* [WHAT THE TASK REQUIRES] Once "black line: (74, 102) -> (123, 139), moved" turns up in a line below, reproduce that line and those after it exactly, stopping after the line with "black line: (120, 185)"; leave pictures out.

*** DATASET CONTENT Section Begins ***

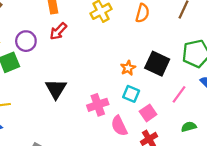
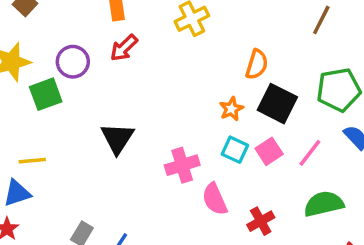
orange semicircle: (142, 13) -> (257, 64), moved
pink square: (148, 113) -> (269, 151), moved
green semicircle: (189, 127) -> (324, 204), size x1.6

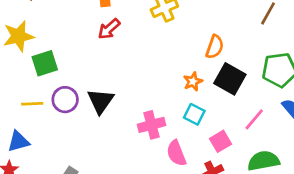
purple circle: (73, 62) -> (65, 100), moved
pink square: (269, 151) -> (221, 141), moved
yellow line: (32, 161) -> (32, 104), moved

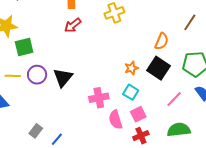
orange semicircle: (215, 47) -> (162, 41), moved
pink square: (221, 141) -> (138, 114), moved

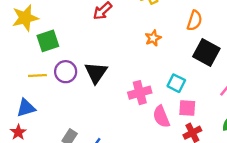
orange semicircle: (162, 41) -> (195, 21), moved
orange star: (131, 68) -> (153, 38), moved
pink square: (138, 114) -> (187, 108), turned 35

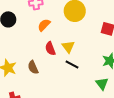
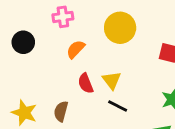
brown semicircle: (33, 67) -> (61, 111), turned 40

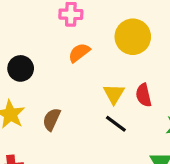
black circle: (23, 42) -> (21, 68), moved
red semicircle: (86, 83) -> (144, 95), moved

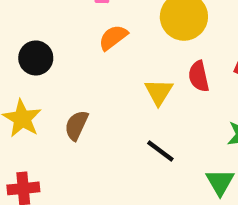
red semicircle: (144, 95) -> (199, 76), moved
black line: (116, 124) -> (160, 151), moved

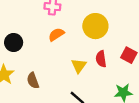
brown semicircle: (76, 125) -> (33, 81), turned -49

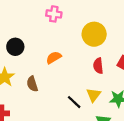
orange semicircle: (56, 34) -> (54, 58), moved
yellow triangle: (79, 66) -> (94, 95), moved

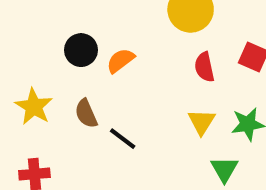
black circle: (15, 47) -> (81, 50), moved
black line: (74, 102) -> (123, 139), moved

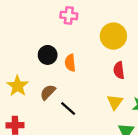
orange semicircle: (120, 61) -> (70, 63), turned -63
brown semicircle: (86, 114) -> (48, 92), turned 63

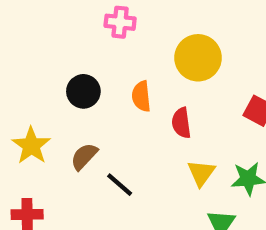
orange semicircle: (70, 63) -> (141, 96), moved
red semicircle: (119, 70) -> (181, 123), moved

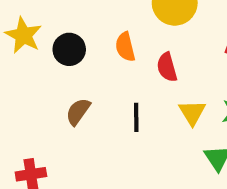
yellow star: (31, 146) -> (23, 35), moved
black line: (120, 185) -> (136, 117), moved, turned 56

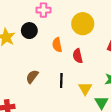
black circle: (69, 49) -> (29, 31), moved
yellow triangle: (192, 113) -> (85, 88), moved

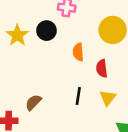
brown semicircle: (32, 77) -> (33, 102), moved
yellow triangle: (85, 88) -> (108, 98), moved

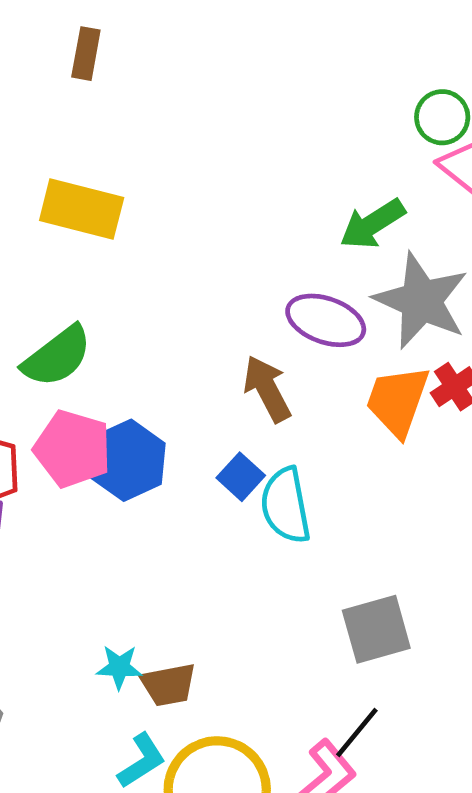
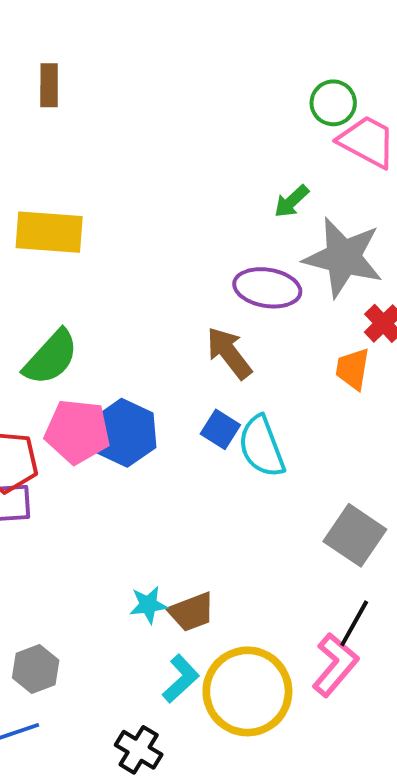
brown rectangle: (86, 54) -> (49, 85), moved
green arrow: (372, 224) -> (292, 201), size x0.7
orange trapezoid: (398, 401) -> (353, 369), moved, size x0.7
gray square: (376, 629) -> (355, 535), turned -30

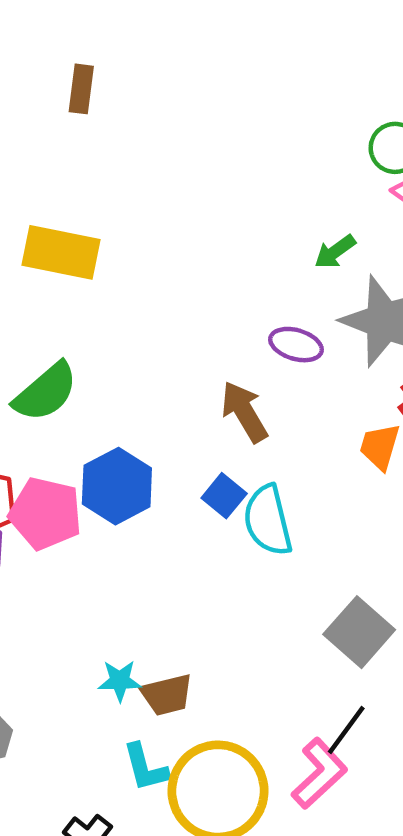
purple ellipse: (267, 288) -> (296, 345), size x0.7
pink pentagon: (77, 431) -> (45, 513), moved
cyan L-shape: (181, 679) -> (145, 767), turned 111

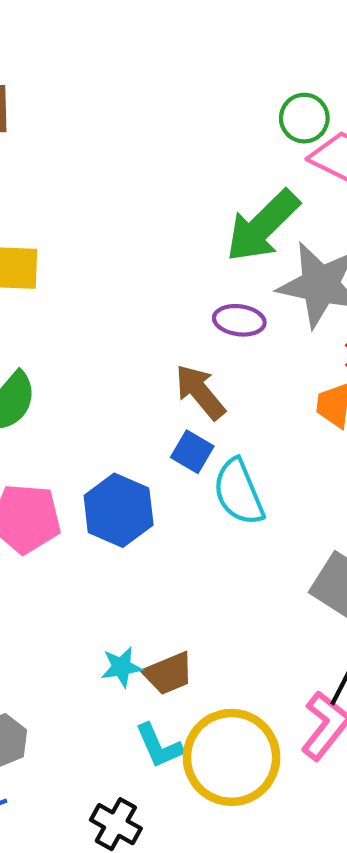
green arrow: (335, 252) -> (263, 226), size x2.0
blue hexagon: (117, 486) -> (119, 510), moved
blue square: (224, 496) -> (192, 452), moved

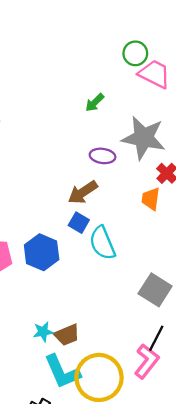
green arrow: (263, 226) -> (95, 103), moved, size x0.5
brown arrow: (200, 392) -> (83, 192), turned -84
cyan L-shape: (159, 746) -> (62, 372), size x1.5

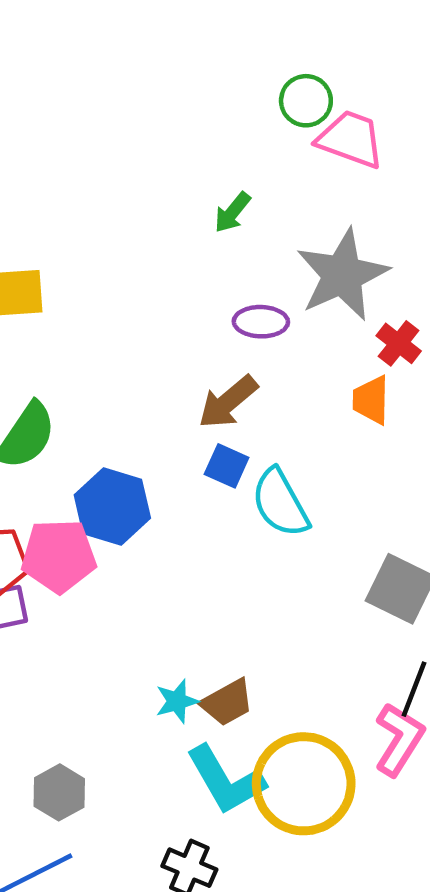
gray star: (144, 138) -> (342, 275), turned -30
blue hexagon: (42, 252) -> (112, 507), moved

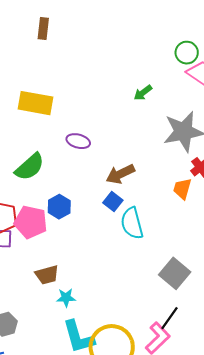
purple ellipse: (261, 322) -> (78, 141), moved
blue hexagon: (112, 507) -> (59, 207), size x0.7
brown trapezoid: (227, 702) -> (47, 275), moved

*** DATASET CONTENT Section Ends ***

* [ANSWER SPACE]
black line: (74, 102) -> (123, 139), moved

orange semicircle: (120, 61) -> (70, 63), turned -63
brown semicircle: (86, 114) -> (48, 92), turned 63

orange semicircle: (70, 63) -> (141, 96), moved
red semicircle: (119, 70) -> (181, 123), moved

yellow star: (31, 146) -> (23, 35), moved
black line: (120, 185) -> (136, 117), moved, turned 56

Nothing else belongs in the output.